▸ **Exercise input**
::::::

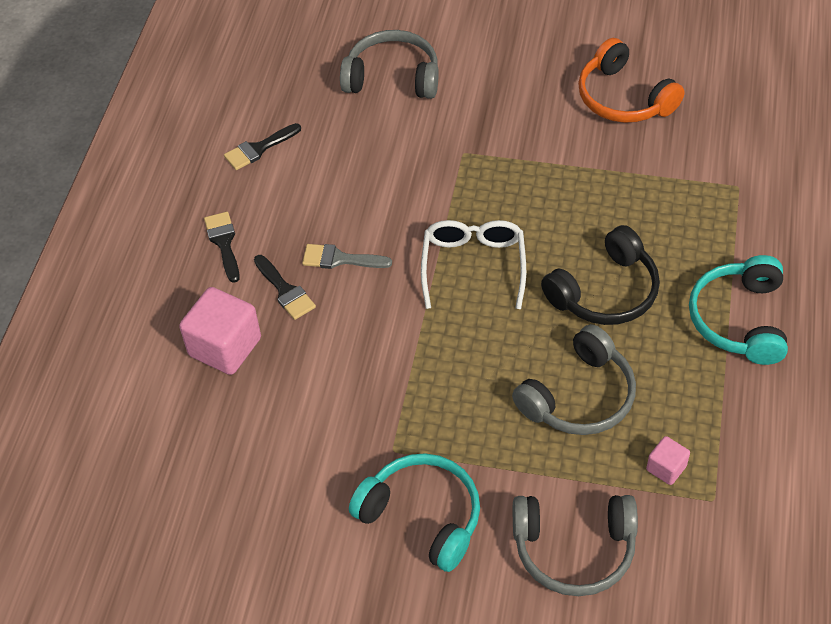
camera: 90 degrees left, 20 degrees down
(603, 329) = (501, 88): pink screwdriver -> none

::::::

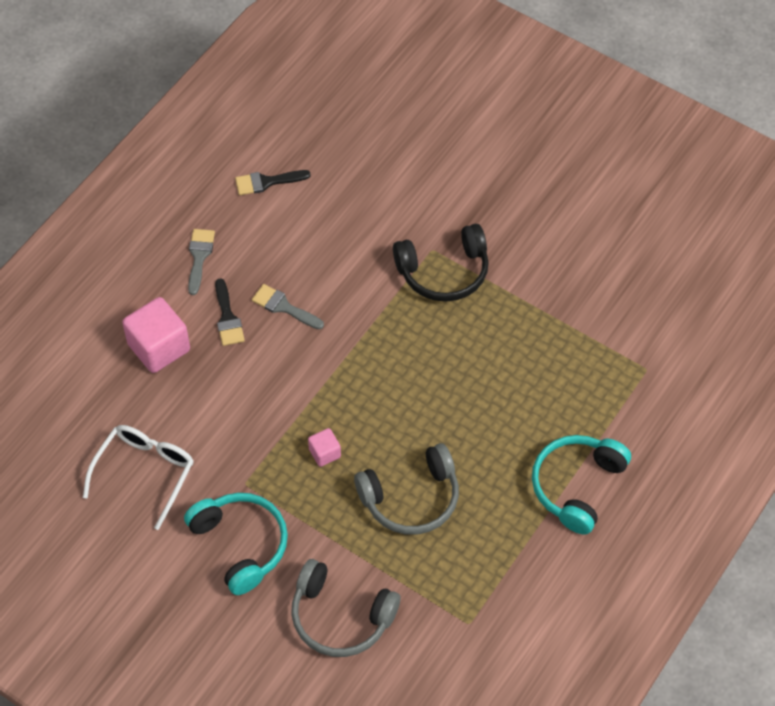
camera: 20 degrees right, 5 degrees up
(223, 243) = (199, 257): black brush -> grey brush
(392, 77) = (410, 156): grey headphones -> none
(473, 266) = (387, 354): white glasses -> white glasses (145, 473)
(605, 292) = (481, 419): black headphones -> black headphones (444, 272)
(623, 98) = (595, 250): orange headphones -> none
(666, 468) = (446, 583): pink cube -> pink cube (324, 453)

::::::

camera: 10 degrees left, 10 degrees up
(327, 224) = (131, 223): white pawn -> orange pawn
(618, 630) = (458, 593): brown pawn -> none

::::::

▸ **About this task**
Using the entries shown above, reproduce verbatim the lines from the line bearing "(623, 98) = (595, 250): orange" to the line bearing "(666, 468) = (446, 583): pink", inclusive.

▸ **Your solution**
(623, 98) = (595, 250): orange headphones -> none
(666, 468) = (446, 583): pink cube -> pink cube (324, 453)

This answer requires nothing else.